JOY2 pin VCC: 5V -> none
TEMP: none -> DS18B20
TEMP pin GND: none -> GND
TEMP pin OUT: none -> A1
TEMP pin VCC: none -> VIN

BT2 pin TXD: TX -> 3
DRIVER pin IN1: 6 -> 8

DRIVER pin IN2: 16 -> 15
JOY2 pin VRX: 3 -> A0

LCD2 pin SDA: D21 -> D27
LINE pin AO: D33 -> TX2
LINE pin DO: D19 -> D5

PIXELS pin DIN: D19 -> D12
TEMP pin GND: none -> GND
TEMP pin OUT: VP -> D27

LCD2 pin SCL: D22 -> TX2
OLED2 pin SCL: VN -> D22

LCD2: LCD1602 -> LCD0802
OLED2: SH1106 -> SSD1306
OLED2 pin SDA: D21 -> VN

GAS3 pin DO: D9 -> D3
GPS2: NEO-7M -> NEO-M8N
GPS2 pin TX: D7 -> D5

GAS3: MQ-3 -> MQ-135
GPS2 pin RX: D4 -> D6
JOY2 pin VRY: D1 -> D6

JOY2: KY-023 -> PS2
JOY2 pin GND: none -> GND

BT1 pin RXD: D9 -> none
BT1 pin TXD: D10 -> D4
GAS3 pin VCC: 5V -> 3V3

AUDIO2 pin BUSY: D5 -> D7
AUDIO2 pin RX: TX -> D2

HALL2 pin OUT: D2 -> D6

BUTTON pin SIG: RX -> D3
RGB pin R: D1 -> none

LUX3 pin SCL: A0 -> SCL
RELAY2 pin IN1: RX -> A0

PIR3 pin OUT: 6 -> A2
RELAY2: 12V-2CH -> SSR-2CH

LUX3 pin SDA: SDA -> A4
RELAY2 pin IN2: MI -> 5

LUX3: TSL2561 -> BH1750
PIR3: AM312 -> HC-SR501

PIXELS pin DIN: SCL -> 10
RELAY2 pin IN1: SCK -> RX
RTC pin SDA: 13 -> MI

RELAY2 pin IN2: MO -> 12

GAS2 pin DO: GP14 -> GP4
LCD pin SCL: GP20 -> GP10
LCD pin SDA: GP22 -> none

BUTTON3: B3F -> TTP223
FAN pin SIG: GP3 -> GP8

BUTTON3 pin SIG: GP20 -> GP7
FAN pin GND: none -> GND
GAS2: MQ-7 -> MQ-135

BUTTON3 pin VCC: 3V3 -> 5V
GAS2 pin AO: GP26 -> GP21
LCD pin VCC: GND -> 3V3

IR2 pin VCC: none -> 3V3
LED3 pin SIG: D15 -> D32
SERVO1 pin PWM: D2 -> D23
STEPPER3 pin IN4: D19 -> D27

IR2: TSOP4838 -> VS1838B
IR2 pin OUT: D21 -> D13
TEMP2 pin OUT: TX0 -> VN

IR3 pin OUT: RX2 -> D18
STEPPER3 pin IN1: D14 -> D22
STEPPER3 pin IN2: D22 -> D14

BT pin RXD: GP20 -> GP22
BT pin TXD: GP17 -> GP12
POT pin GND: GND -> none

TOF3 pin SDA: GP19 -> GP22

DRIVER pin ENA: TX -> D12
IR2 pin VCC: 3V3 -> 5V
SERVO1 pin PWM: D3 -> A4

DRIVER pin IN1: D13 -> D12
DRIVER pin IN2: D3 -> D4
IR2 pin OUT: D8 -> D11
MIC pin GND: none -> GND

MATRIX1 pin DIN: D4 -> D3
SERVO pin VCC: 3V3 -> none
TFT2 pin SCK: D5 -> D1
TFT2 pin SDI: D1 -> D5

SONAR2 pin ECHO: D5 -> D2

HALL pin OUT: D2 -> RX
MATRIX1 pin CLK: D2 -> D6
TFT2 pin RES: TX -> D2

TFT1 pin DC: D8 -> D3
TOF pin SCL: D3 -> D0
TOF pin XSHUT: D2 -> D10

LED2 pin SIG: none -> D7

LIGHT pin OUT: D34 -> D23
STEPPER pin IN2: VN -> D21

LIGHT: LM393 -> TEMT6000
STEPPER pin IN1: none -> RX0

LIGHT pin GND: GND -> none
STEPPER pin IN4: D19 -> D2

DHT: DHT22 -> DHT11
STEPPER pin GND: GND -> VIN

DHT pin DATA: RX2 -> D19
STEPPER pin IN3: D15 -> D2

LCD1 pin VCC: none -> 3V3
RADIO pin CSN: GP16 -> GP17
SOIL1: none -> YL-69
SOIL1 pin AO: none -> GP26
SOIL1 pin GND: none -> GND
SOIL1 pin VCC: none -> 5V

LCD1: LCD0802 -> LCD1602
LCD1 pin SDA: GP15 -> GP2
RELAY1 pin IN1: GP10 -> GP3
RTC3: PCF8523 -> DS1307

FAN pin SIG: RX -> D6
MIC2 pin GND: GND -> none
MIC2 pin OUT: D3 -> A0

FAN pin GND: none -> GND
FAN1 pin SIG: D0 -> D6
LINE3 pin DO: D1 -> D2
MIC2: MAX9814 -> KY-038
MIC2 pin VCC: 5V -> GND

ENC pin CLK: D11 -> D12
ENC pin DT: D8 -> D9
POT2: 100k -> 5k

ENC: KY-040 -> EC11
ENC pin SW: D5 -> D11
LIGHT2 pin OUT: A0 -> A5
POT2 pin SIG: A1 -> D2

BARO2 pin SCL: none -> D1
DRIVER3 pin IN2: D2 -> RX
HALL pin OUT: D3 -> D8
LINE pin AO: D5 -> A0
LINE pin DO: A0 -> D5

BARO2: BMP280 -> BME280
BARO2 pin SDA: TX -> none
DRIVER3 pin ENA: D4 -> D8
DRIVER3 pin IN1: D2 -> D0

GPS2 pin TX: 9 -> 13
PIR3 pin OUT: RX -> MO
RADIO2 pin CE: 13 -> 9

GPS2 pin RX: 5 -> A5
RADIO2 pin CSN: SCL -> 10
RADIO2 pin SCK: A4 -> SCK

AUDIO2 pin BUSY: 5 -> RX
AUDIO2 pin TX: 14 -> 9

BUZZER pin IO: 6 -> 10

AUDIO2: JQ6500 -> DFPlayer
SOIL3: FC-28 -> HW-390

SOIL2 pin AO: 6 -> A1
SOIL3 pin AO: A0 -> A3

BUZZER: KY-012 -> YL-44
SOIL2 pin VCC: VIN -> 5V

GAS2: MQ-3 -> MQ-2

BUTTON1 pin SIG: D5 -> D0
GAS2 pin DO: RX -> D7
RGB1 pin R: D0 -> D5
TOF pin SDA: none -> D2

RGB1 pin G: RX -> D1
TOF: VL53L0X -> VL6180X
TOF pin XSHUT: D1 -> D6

§ **ACTION ITEM**
Your task is to restate, word for word, only those lines above that fall between the line holding "TOF3 pin SDA: GP19 -> GP22" and the line holding "FAN1 pin SIG: D0 -> D6", inclusive.

§ **SOLUTION TO THE EXERCISE**
TOF3 pin SDA: GP19 -> GP22

DRIVER pin ENA: TX -> D12
IR2 pin VCC: 3V3 -> 5V
SERVO1 pin PWM: D3 -> A4

DRIVER pin IN1: D13 -> D12
DRIVER pin IN2: D3 -> D4
IR2 pin OUT: D8 -> D11
MIC pin GND: none -> GND

MATRIX1 pin DIN: D4 -> D3
SERVO pin VCC: 3V3 -> none
TFT2 pin SCK: D5 -> D1
TFT2 pin SDI: D1 -> D5

SONAR2 pin ECHO: D5 -> D2

HALL pin OUT: D2 -> RX
MATRIX1 pin CLK: D2 -> D6
TFT2 pin RES: TX -> D2

TFT1 pin DC: D8 -> D3
TOF pin SCL: D3 -> D0
TOF pin XSHUT: D2 -> D10

LED2 pin SIG: none -> D7

LIGHT pin OUT: D34 -> D23
STEPPER pin IN2: VN -> D21

LIGHT: LM393 -> TEMT6000
STEPPER pin IN1: none -> RX0

LIGHT pin GND: GND -> none
STEPPER pin IN4: D19 -> D2

DHT: DHT22 -> DHT11
STEPPER pin GND: GND -> VIN

DHT pin DATA: RX2 -> D19
STEPPER pin IN3: D15 -> D2

LCD1 pin VCC: none -> 3V3
RADIO pin CSN: GP16 -> GP17
SOIL1: none -> YL-69
SOIL1 pin AO: none -> GP26
SOIL1 pin GND: none -> GND
SOIL1 pin VCC: none -> 5V

LCD1: LCD0802 -> LCD1602
LCD1 pin SDA: GP15 -> GP2
RELAY1 pin IN1: GP10 -> GP3
RTC3: PCF8523 -> DS1307

FAN pin SIG: RX -> D6
MIC2 pin GND: GND -> none
MIC2 pin OUT: D3 -> A0

FAN pin GND: none -> GND
FAN1 pin SIG: D0 -> D6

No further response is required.